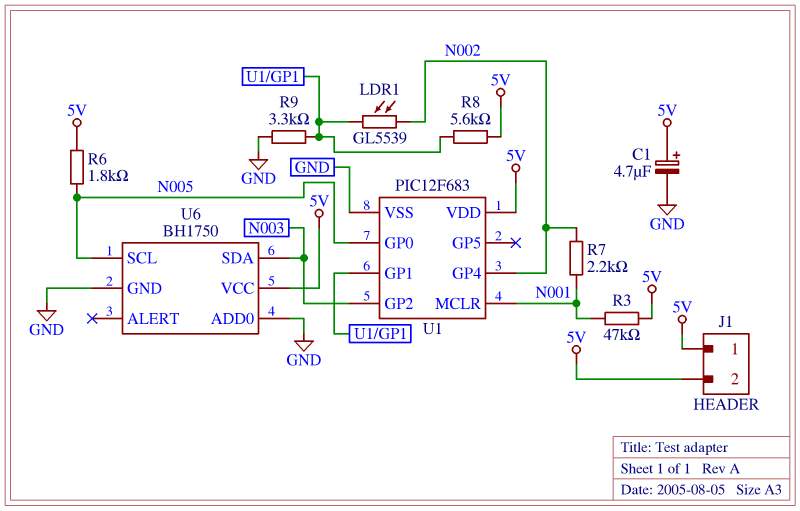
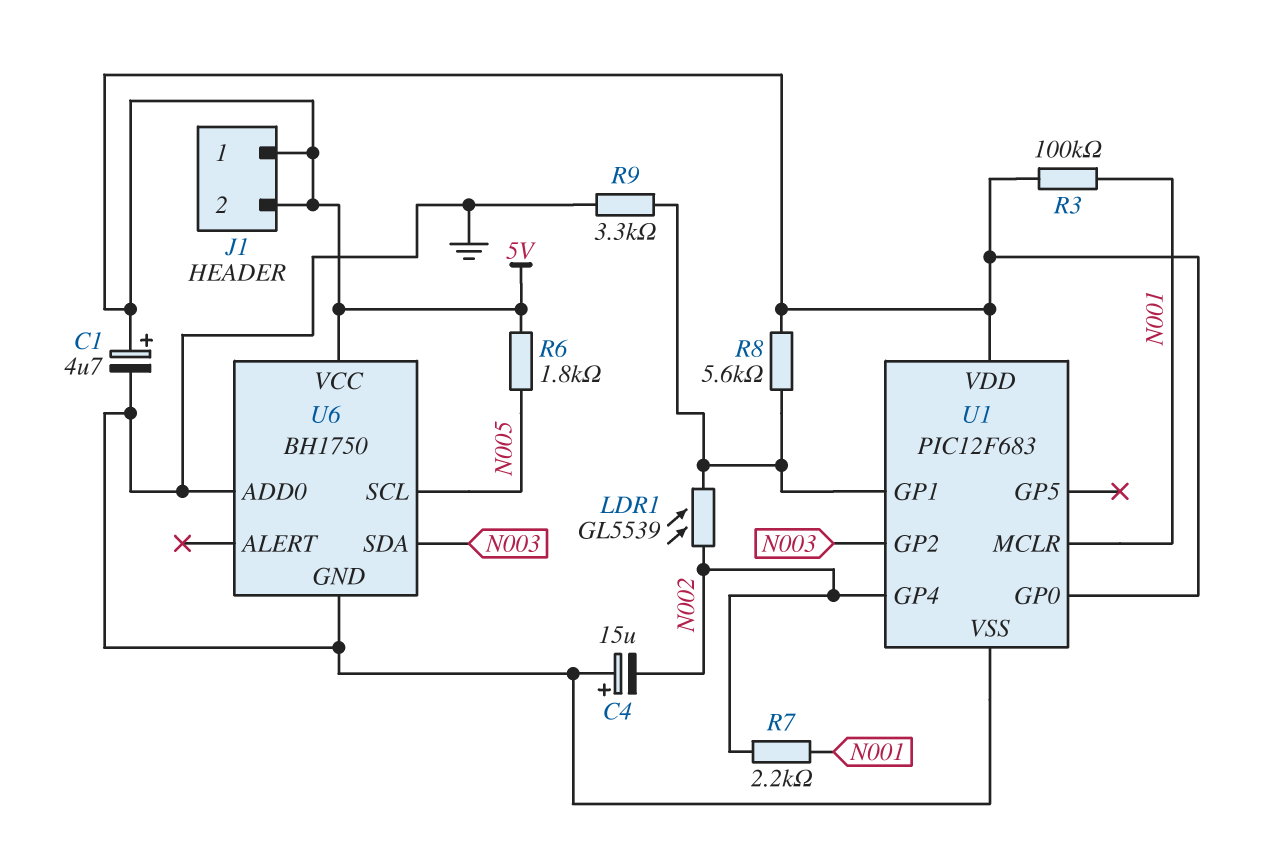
C4: none -> 15uF (plus GND, minus N002)
R3: 47k (5V, N001) -> 100k (5V, N001)
U1 pin GP0: N005 -> 5V

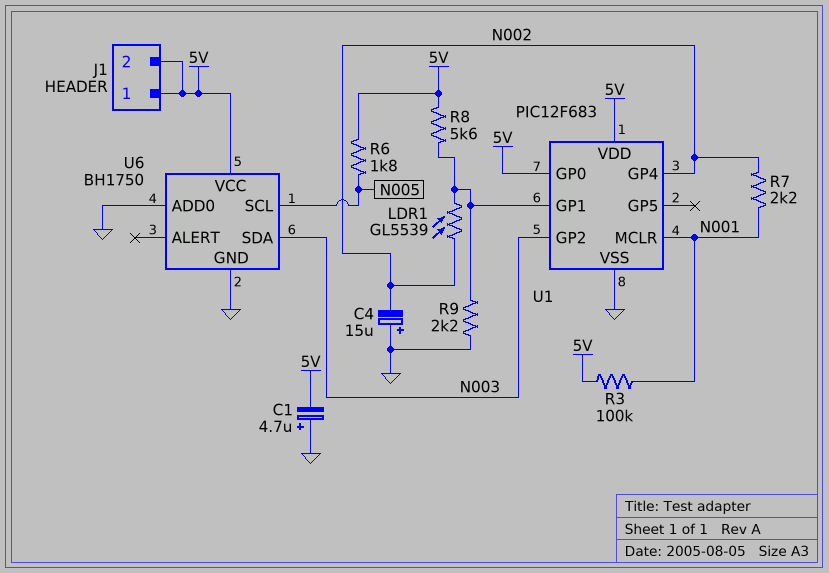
C1: 4.7uF (plus 5V, minus GND) -> 4.7uF (plus GND, minus 5V)
R9: 3.3k (GND, U1/GP1) -> 2.2k (GND, U1/GP1)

**EXERCISE**. All records above are to be output verbatim, with their pictures omitted.

**RESPONSE TO THIS TASK**.
C4: none -> 15uF (plus GND, minus N002)
R3: 47k (5V, N001) -> 100k (5V, N001)
U1 pin GP0: N005 -> 5V

C1: 4.7uF (plus 5V, minus GND) -> 4.7uF (plus GND, minus 5V)
R9: 3.3k (GND, U1/GP1) -> 2.2k (GND, U1/GP1)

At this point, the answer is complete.